» **Data extracts**

-------------------------

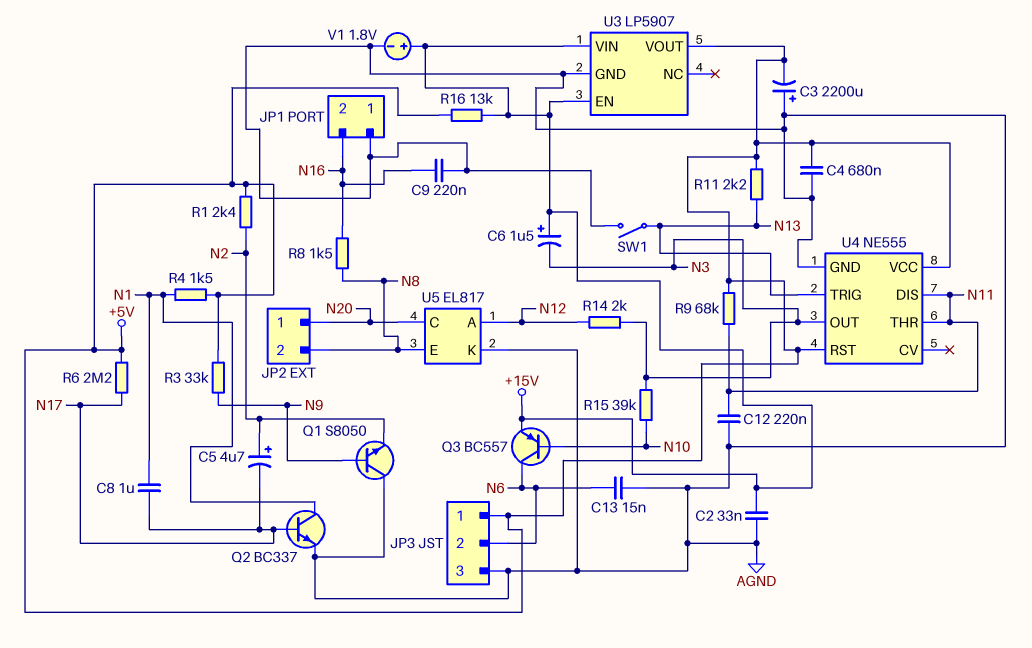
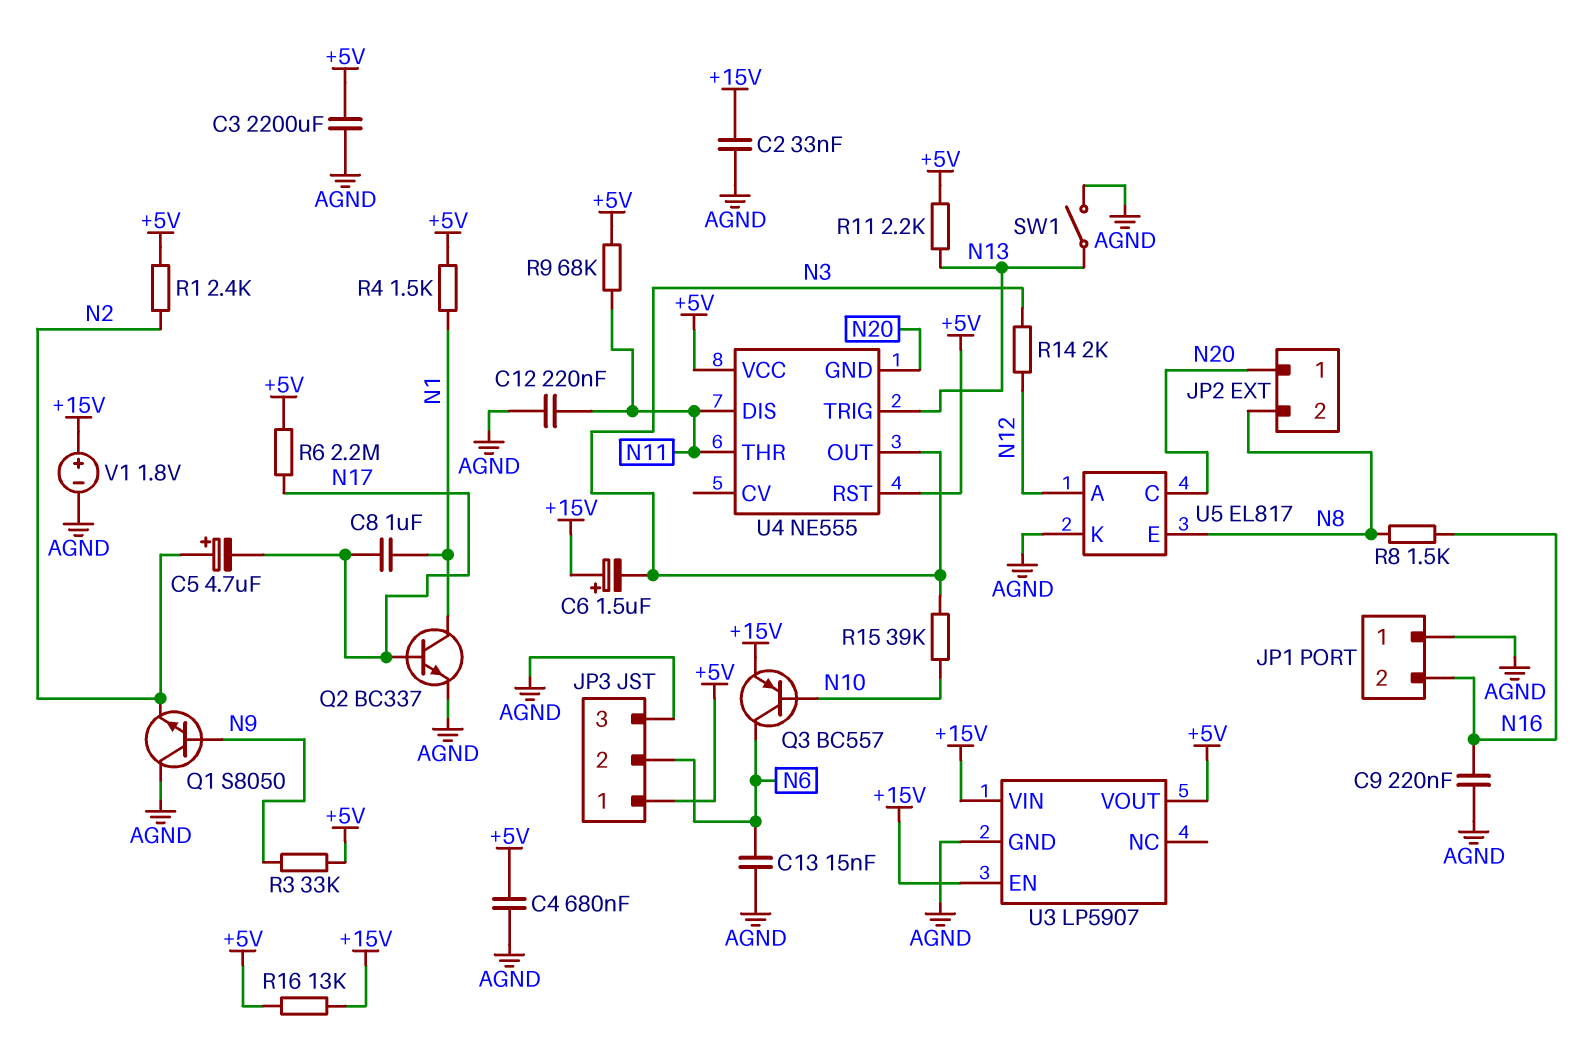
C3: 2200uF (plus AGND, minus +5V) -> 2200uF (+5V, AGND)
U4 pin GND: AGND -> N20

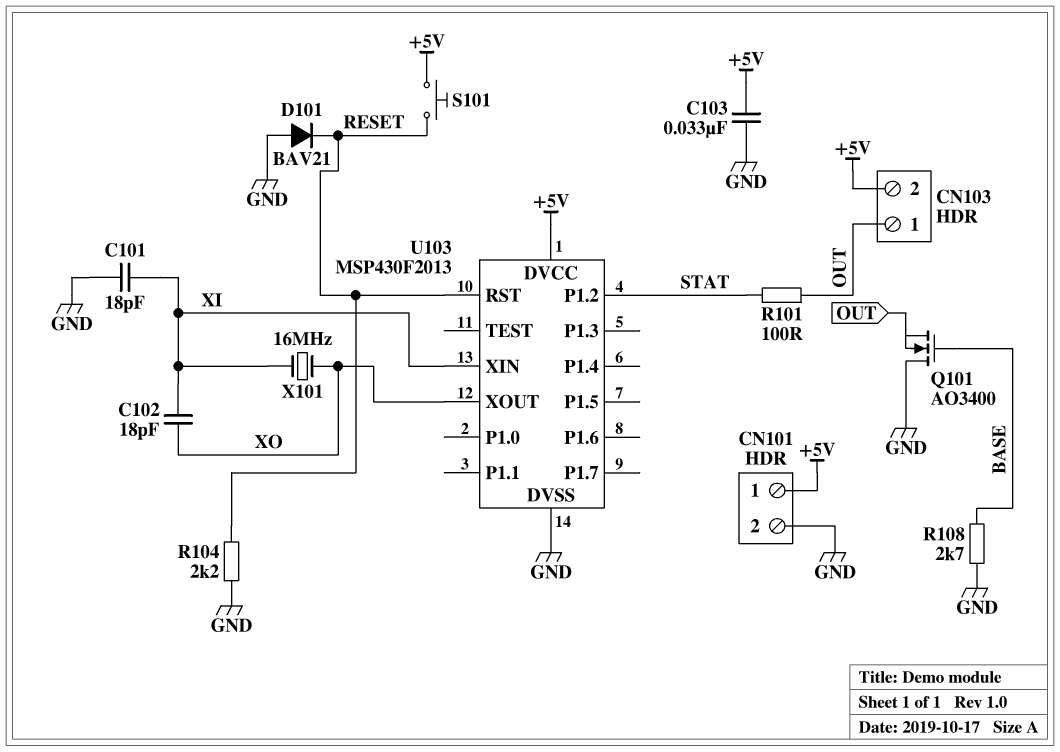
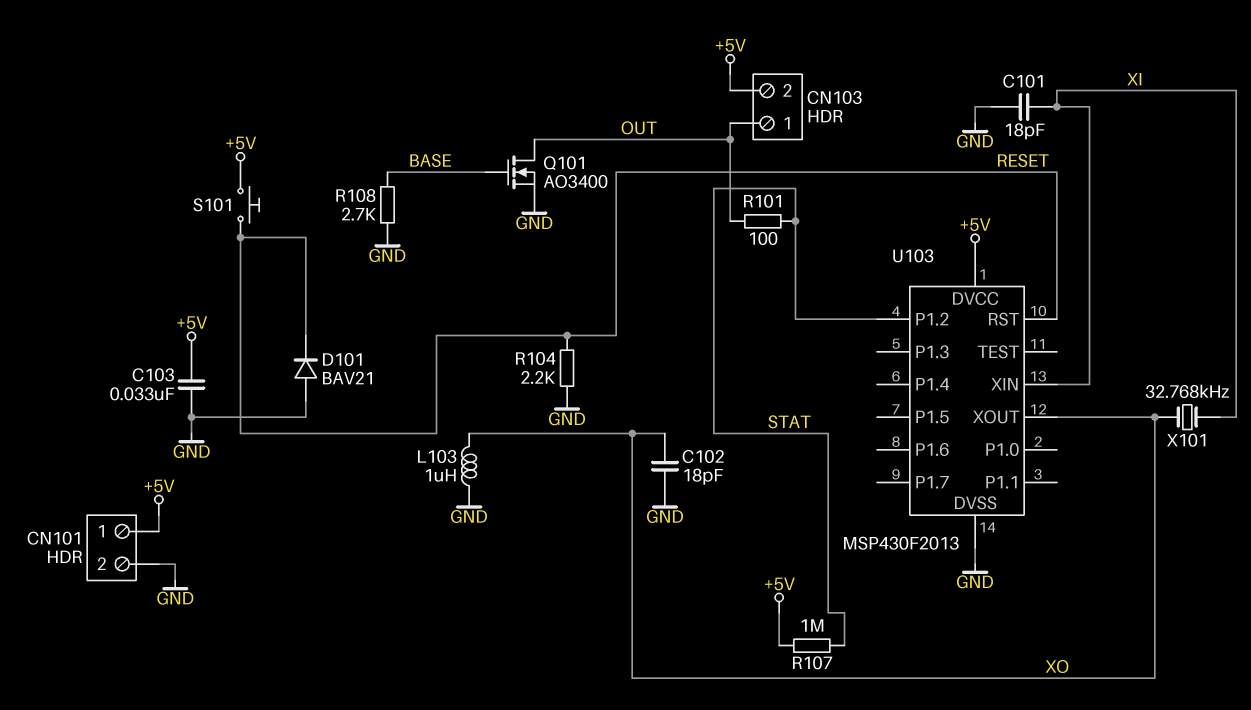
C102: 18pF (XI, XO) -> 18pF (GND, XO)
L103: none -> 1uH (GND, XO)
Q101: NMOS AO3400 (G BASE, D GND, S OUT) -> NMOS AO3400 (G BASE, D OUT, S GND)
R107: none -> 1M (+5V, STAT)
X101: 16MHz (XI, XO) -> 32.768kHz (XI, XO)

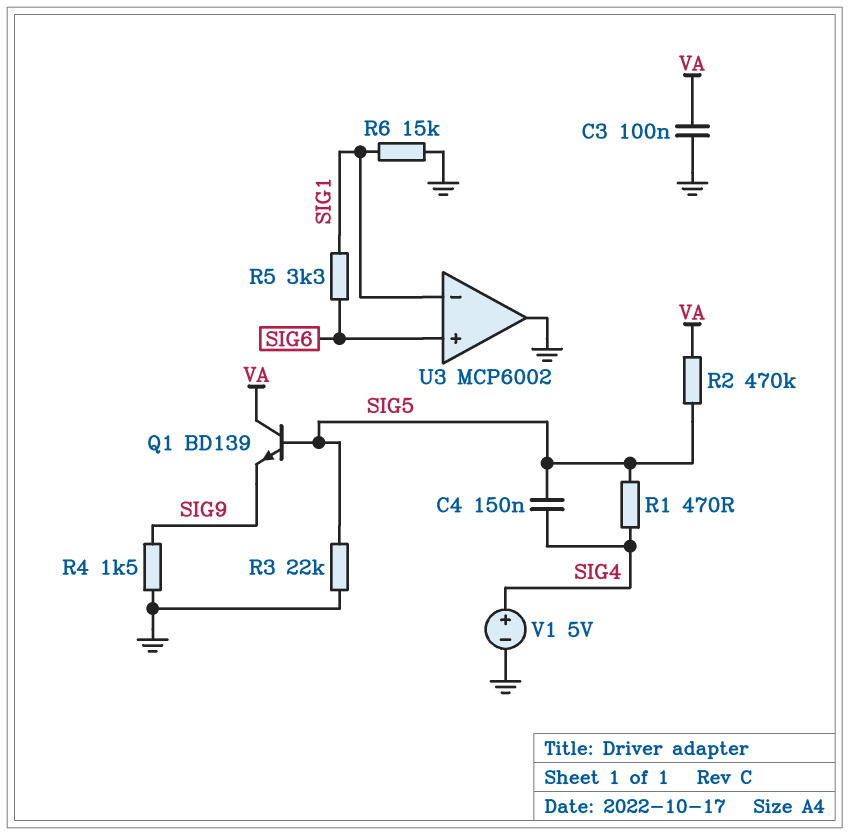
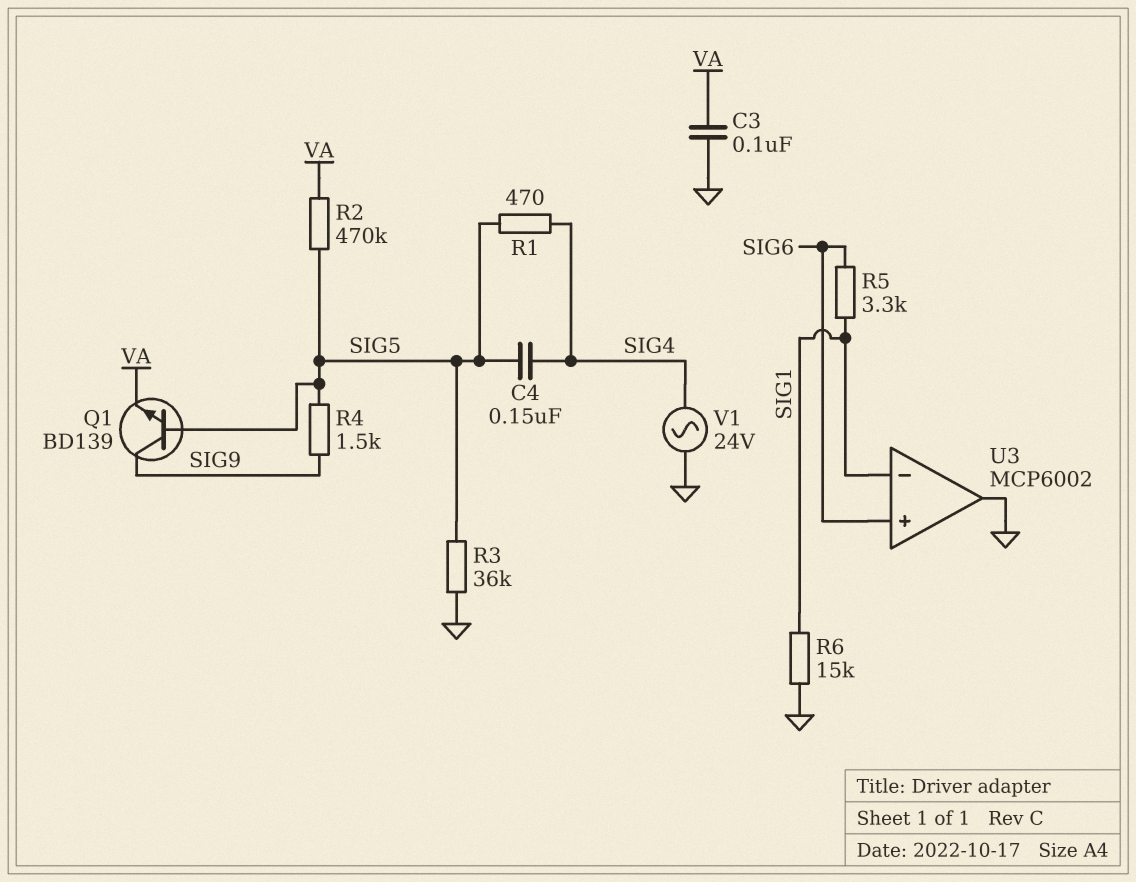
Q1: NPN BD139 (B SIG5, C VA, E SIG9) -> NPN BD139 (B SIG5, C SIG9, E VA)
R3: 22k (GND, SIG5) -> 36k (GND, SIG5)
R4: 1.5k (GND, SIG9) -> 1.5k (SIG5, SIG9)
V1: 5V (plus SIG4, minus GND) -> AC 24V (GND, SIG4)

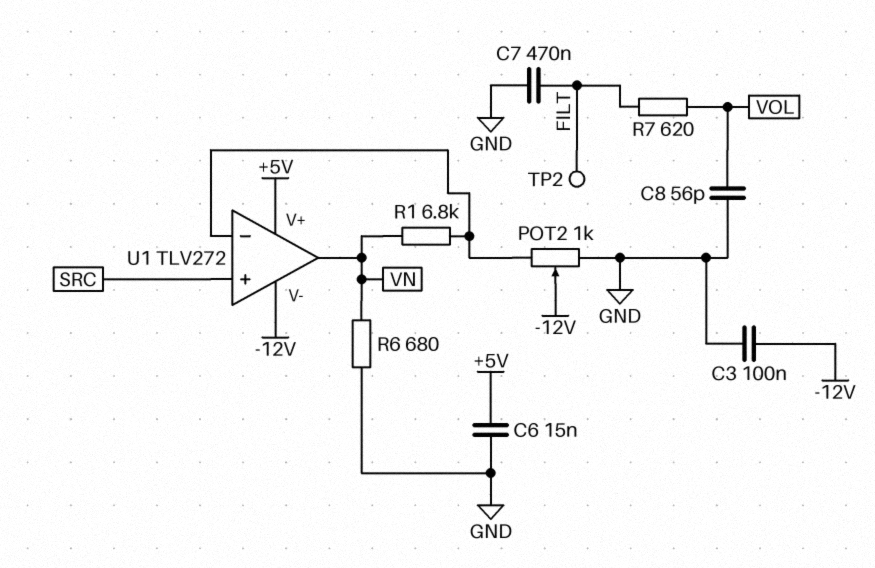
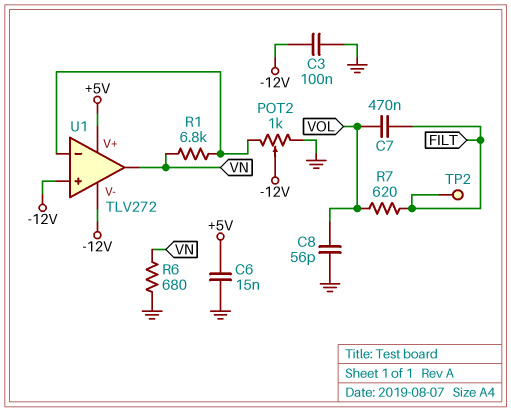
C7: 470nF (FILT, GND) -> 470nF (FILT, VOL)
U1 pin in+: SRC -> -12V

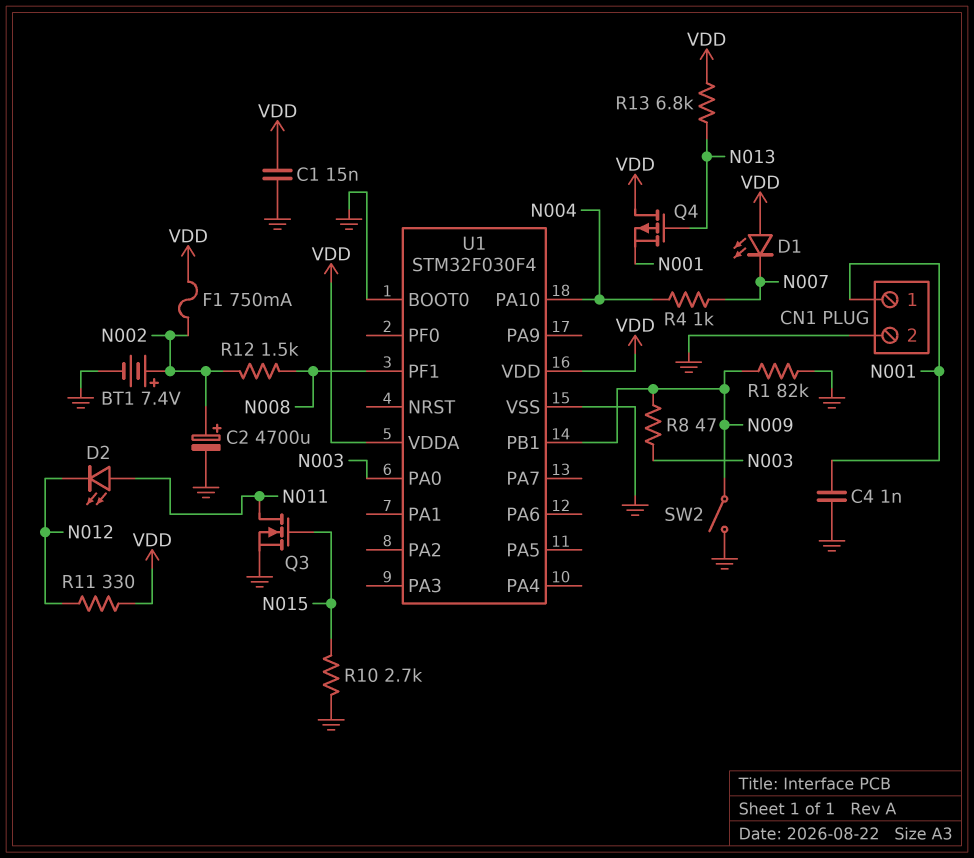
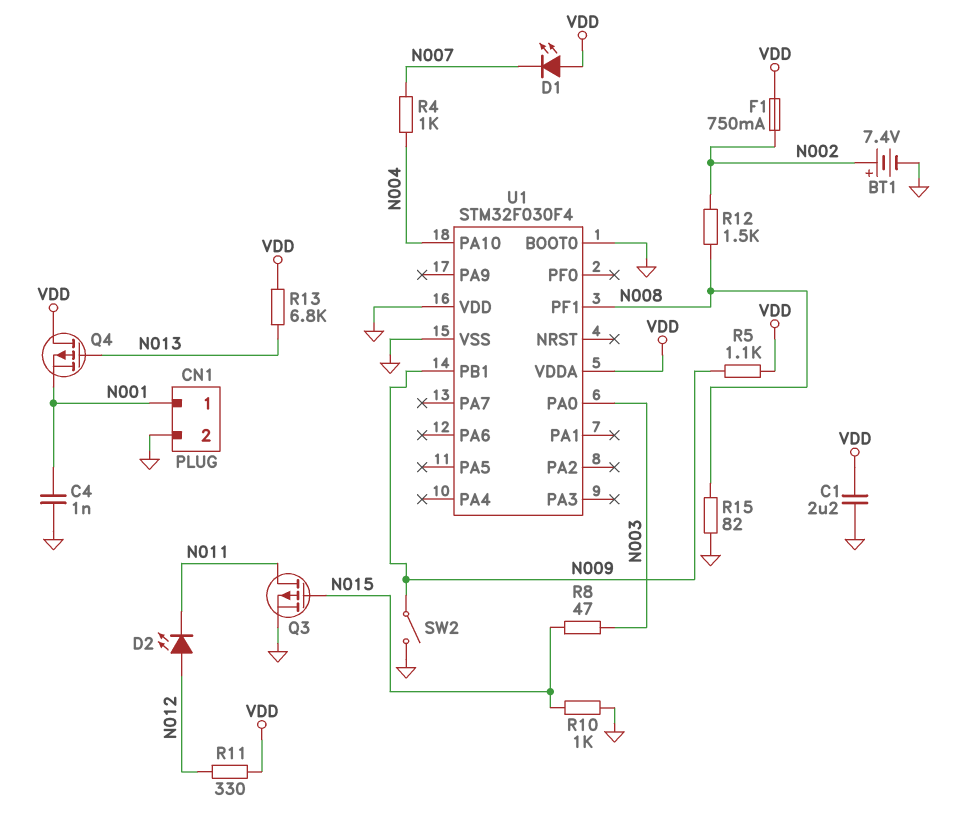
C1: 15nF (GND, VDD) -> 2.2uF (GND, VDD)
C2: 4700uF (plus N002, minus GND) -> none
D2: LED (A N011, K N012) -> LED (A N012, K N011)
Q3: NMOS (G N015, D N011, S GND) -> PMOS (G N015, D N011, S GND)
R1: 82k (GND, N009) -> none
R5: none -> 1.1k (N009, VDD)
R8: 47 (N003, N009) -> 47 (N003, N015)
R10: 2.7k (GND, N015) -> 1k (GND, N015)
R15: none -> 82 (GND, N008)
U1 pin VDD: VDD -> GND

-------------------------

» **Work order**
All lines from the one bearing "Q101: NMOS AO3400" through the last line of the records, and only those, should be duplicated exactly; no picture belongs in the copy.

» **Exercise solution**
Q101: NMOS AO3400 (G BASE, D GND, S OUT) -> NMOS AO3400 (G BASE, D OUT, S GND)
R107: none -> 1M (+5V, STAT)
X101: 16MHz (XI, XO) -> 32.768kHz (XI, XO)

Q1: NPN BD139 (B SIG5, C VA, E SIG9) -> NPN BD139 (B SIG5, C SIG9, E VA)
R3: 22k (GND, SIG5) -> 36k (GND, SIG5)
R4: 1.5k (GND, SIG9) -> 1.5k (SIG5, SIG9)
V1: 5V (plus SIG4, minus GND) -> AC 24V (GND, SIG4)

C7: 470nF (FILT, GND) -> 470nF (FILT, VOL)
U1 pin in+: SRC -> -12V

C1: 15nF (GND, VDD) -> 2.2uF (GND, VDD)
C2: 4700uF (plus N002, minus GND) -> none
D2: LED (A N011, K N012) -> LED (A N012, K N011)
Q3: NMOS (G N015, D N011, S GND) -> PMOS (G N015, D N011, S GND)
R1: 82k (GND, N009) -> none
R5: none -> 1.1k (N009, VDD)
R8: 47 (N003, N009) -> 47 (N003, N015)
R10: 2.7k (GND, N015) -> 1k (GND, N015)
R15: none -> 82 (GND, N008)
U1 pin VDD: VDD -> GND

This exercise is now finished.